**Work instructions**: Copy the data below verbatim, beginning at the line that contains "coordinates (344, 261)." and stopping after the line that contains "(B) radiator".
++++
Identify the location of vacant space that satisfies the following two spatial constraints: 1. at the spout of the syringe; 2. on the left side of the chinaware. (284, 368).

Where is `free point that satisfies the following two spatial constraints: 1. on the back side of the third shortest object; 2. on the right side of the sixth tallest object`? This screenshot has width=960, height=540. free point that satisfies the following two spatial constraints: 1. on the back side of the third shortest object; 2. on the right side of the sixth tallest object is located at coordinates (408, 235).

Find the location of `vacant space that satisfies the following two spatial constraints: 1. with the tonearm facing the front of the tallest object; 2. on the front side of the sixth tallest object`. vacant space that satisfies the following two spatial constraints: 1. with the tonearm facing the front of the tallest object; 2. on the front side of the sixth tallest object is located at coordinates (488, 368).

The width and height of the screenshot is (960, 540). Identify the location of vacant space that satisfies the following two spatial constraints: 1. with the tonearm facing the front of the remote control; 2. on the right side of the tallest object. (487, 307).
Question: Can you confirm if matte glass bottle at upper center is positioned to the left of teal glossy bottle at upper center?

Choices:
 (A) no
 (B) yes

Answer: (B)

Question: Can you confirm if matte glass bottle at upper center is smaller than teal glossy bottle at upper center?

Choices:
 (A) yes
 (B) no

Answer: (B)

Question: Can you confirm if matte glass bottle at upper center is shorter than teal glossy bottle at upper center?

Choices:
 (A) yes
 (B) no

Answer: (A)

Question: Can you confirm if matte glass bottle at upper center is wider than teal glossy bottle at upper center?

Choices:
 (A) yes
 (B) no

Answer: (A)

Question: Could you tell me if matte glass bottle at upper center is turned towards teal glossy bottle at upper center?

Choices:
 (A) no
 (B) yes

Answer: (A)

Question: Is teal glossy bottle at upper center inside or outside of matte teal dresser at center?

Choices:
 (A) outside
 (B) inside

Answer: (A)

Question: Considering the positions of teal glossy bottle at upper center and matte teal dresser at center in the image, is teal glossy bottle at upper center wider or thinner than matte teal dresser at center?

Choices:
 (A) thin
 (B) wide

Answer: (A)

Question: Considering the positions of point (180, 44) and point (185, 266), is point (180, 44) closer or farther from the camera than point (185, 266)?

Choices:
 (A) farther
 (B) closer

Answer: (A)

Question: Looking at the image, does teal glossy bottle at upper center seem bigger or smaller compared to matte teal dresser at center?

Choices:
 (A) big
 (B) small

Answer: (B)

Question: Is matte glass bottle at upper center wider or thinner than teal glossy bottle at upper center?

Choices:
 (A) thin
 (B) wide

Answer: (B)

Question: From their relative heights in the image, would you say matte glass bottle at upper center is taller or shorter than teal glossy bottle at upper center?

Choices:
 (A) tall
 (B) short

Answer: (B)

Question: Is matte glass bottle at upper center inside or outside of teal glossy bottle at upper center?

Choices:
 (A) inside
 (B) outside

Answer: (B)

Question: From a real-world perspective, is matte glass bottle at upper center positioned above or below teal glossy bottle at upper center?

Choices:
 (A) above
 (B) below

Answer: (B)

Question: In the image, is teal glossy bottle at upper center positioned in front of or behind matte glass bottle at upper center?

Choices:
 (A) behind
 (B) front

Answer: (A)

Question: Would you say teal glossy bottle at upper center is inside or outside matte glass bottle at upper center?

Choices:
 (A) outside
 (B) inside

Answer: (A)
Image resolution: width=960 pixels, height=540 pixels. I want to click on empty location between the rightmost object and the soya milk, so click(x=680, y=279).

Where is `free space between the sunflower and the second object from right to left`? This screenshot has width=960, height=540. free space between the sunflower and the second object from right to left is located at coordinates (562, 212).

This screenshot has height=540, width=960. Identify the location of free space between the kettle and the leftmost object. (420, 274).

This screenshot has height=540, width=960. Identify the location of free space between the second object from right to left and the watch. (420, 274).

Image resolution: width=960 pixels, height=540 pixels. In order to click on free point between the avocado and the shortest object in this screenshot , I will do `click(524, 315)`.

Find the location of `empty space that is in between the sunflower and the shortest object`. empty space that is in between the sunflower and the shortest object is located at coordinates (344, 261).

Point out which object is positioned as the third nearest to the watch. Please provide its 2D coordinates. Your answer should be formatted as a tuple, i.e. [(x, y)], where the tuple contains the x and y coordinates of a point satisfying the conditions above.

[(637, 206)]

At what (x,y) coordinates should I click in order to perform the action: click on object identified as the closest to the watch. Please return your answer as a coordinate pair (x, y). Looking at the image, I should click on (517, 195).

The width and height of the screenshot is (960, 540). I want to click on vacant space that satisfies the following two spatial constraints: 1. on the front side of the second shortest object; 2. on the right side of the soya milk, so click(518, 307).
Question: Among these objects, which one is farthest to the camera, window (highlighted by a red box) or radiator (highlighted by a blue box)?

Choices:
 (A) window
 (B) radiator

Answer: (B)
++++
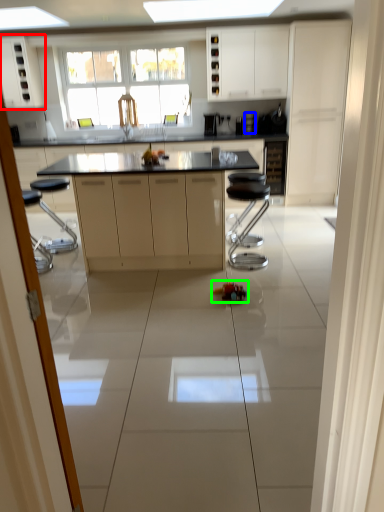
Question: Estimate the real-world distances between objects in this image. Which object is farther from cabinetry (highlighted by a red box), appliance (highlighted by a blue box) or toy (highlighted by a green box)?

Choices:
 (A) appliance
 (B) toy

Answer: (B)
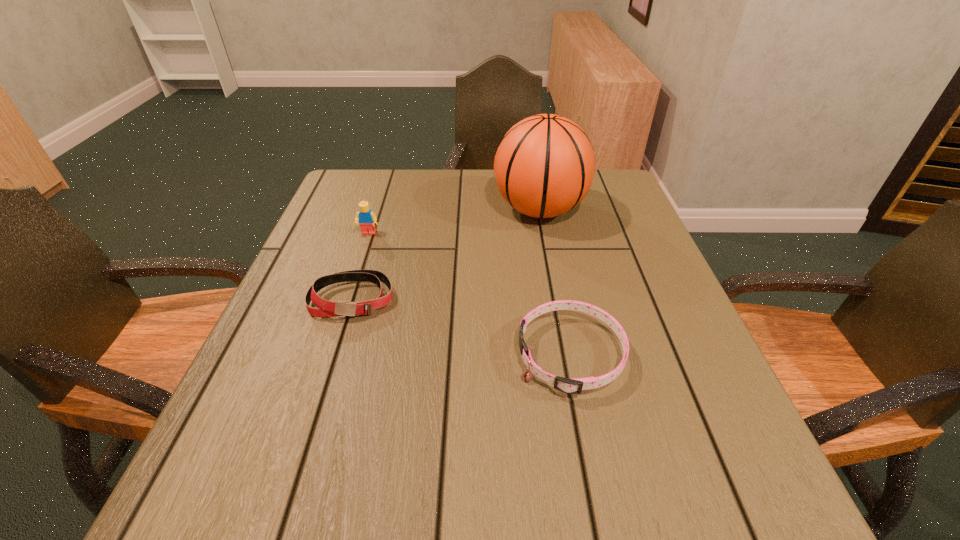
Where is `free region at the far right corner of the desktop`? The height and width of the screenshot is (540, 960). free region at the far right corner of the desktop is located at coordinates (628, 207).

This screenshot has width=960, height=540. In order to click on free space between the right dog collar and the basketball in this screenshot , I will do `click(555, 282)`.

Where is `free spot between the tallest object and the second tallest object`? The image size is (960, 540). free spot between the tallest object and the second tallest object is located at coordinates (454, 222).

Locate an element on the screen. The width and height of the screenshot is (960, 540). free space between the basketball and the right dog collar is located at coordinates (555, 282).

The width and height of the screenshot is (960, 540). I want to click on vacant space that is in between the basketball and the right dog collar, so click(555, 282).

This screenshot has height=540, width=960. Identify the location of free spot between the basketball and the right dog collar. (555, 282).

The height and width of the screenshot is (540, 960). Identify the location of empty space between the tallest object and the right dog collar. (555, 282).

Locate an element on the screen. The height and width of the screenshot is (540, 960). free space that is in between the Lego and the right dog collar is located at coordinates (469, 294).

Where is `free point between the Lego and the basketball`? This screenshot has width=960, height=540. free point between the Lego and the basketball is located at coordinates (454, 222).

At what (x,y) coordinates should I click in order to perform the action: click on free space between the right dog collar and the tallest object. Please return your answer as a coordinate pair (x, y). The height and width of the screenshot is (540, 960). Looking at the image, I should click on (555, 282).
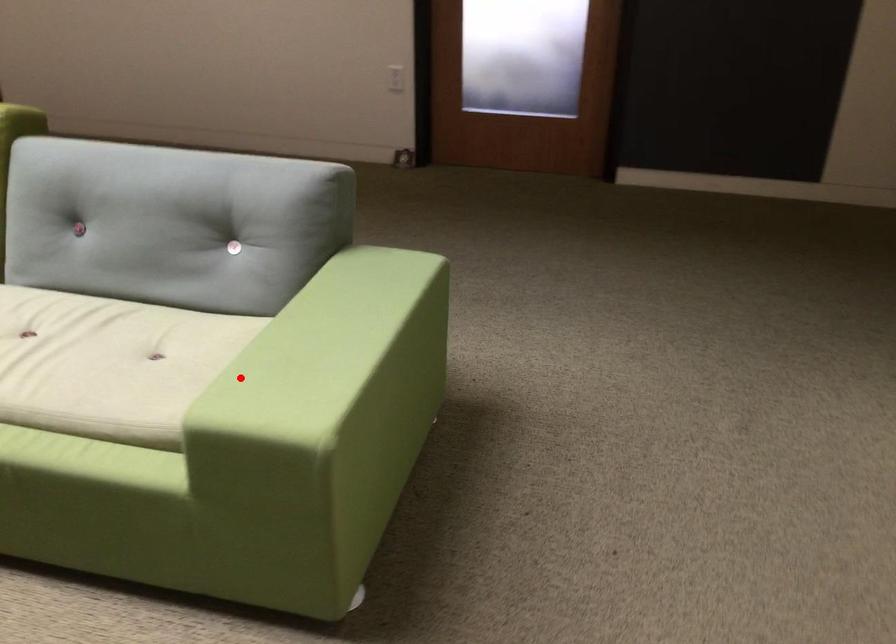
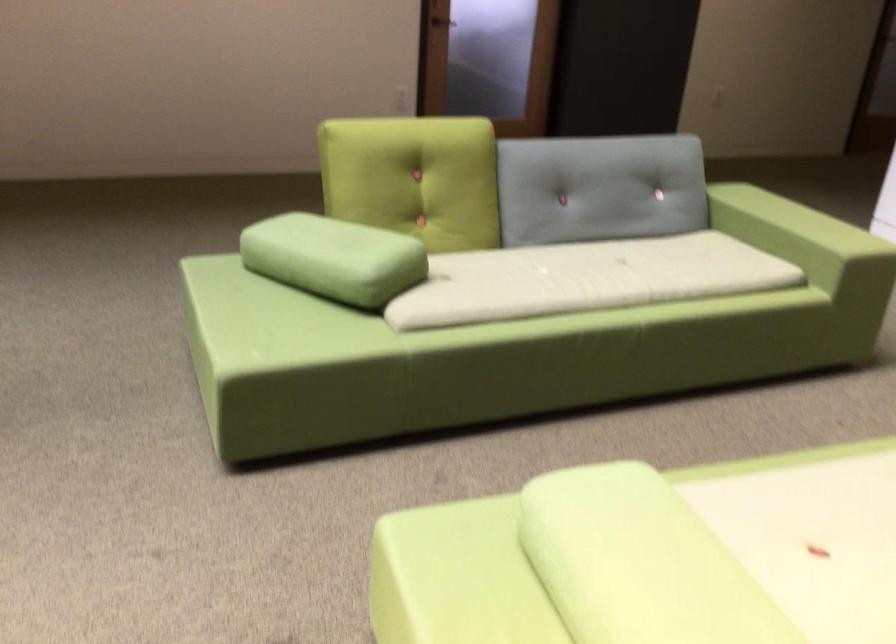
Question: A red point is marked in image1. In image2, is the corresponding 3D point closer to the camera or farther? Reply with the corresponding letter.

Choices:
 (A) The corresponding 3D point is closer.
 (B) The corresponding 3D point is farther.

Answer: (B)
++++
**Written solution**:
Find the location of `empty space that is in between the sunflower and the shortest object`. empty space that is in between the sunflower and the shortest object is located at coordinates (344, 261).

Point out which object is positioned as the third nearest to the watch. Please provide its 2D coordinates. Your answer should be formatted as a tuple, i.e. [(x, y)], where the tuple contains the x and y coordinates of a point satisfying the conditions above.

[(637, 206)]

At what (x,y) coordinates should I click in order to perform the action: click on object identified as the closest to the watch. Please return your answer as a coordinate pair (x, y). Looking at the image, I should click on (517, 195).

The width and height of the screenshot is (960, 540). I want to click on vacant space that satisfies the following two spatial constraints: 1. on the front side of the second shortest object; 2. on the right side of the soya milk, so click(518, 307).
Question: Among these objects, which one is farthest to the camera, window (highlighted by a red box) or radiator (highlighted by a blue box)?

Choices:
 (A) window
 (B) radiator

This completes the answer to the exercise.